[Dataset excerpts]
+ + + + + + +

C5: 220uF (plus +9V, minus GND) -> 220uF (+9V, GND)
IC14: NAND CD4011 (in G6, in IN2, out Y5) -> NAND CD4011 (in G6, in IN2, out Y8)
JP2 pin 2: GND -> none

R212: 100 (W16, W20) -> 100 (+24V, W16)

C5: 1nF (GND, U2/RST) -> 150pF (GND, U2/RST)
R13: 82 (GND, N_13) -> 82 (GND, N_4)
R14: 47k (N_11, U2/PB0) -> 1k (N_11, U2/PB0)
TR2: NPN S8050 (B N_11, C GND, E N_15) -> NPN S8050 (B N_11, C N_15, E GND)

+ + + + + + +

> TASK STATEMENT: Make a precise copy of the records in their entirety.

> REPLY:
C5: 220uF (plus +9V, minus GND) -> 220uF (+9V, GND)
IC14: NAND CD4011 (in G6, in IN2, out Y5) -> NAND CD4011 (in G6, in IN2, out Y8)
JP2 pin 2: GND -> none

R212: 100 (W16, W20) -> 100 (+24V, W16)

C5: 1nF (GND, U2/RST) -> 150pF (GND, U2/RST)
R13: 82 (GND, N_13) -> 82 (GND, N_4)
R14: 47k (N_11, U2/PB0) -> 1k (N_11, U2/PB0)
TR2: NPN S8050 (B N_11, C GND, E N_15) -> NPN S8050 (B N_11, C N_15, E GND)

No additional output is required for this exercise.